Provided entries Start Marker

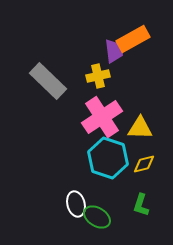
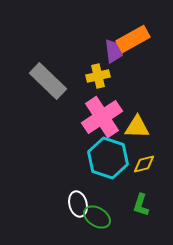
yellow triangle: moved 3 px left, 1 px up
white ellipse: moved 2 px right
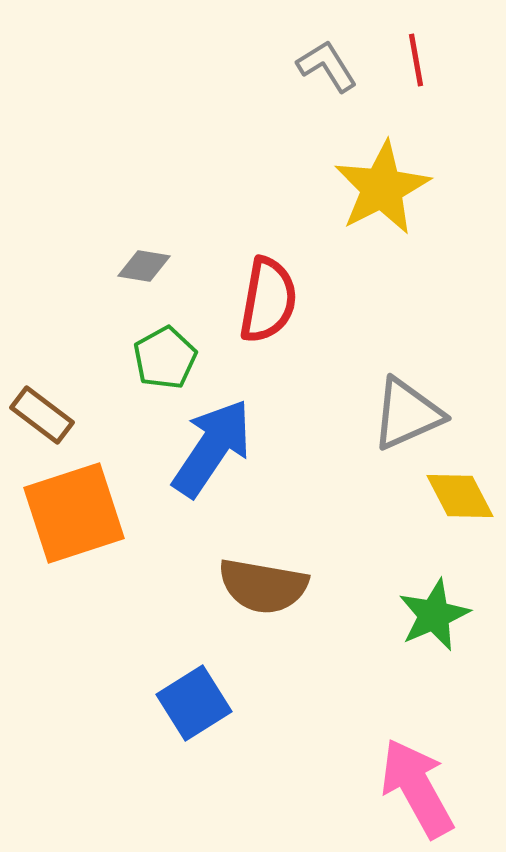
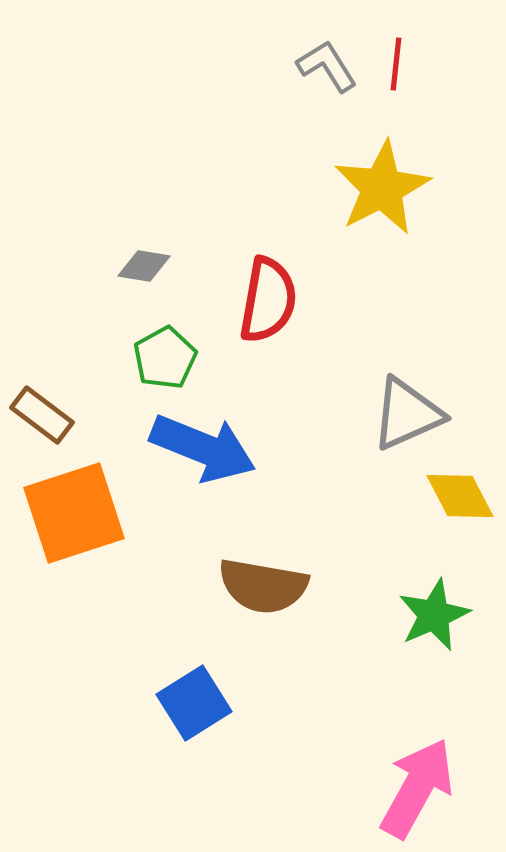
red line: moved 20 px left, 4 px down; rotated 16 degrees clockwise
blue arrow: moved 9 px left; rotated 78 degrees clockwise
pink arrow: rotated 58 degrees clockwise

Provided entries End Marker

## What is expected
Bring together each line above where the string "degrees" turns up.

## Answer to the problem
red line: moved 20 px left, 4 px down; rotated 16 degrees clockwise
blue arrow: moved 9 px left; rotated 78 degrees clockwise
pink arrow: rotated 58 degrees clockwise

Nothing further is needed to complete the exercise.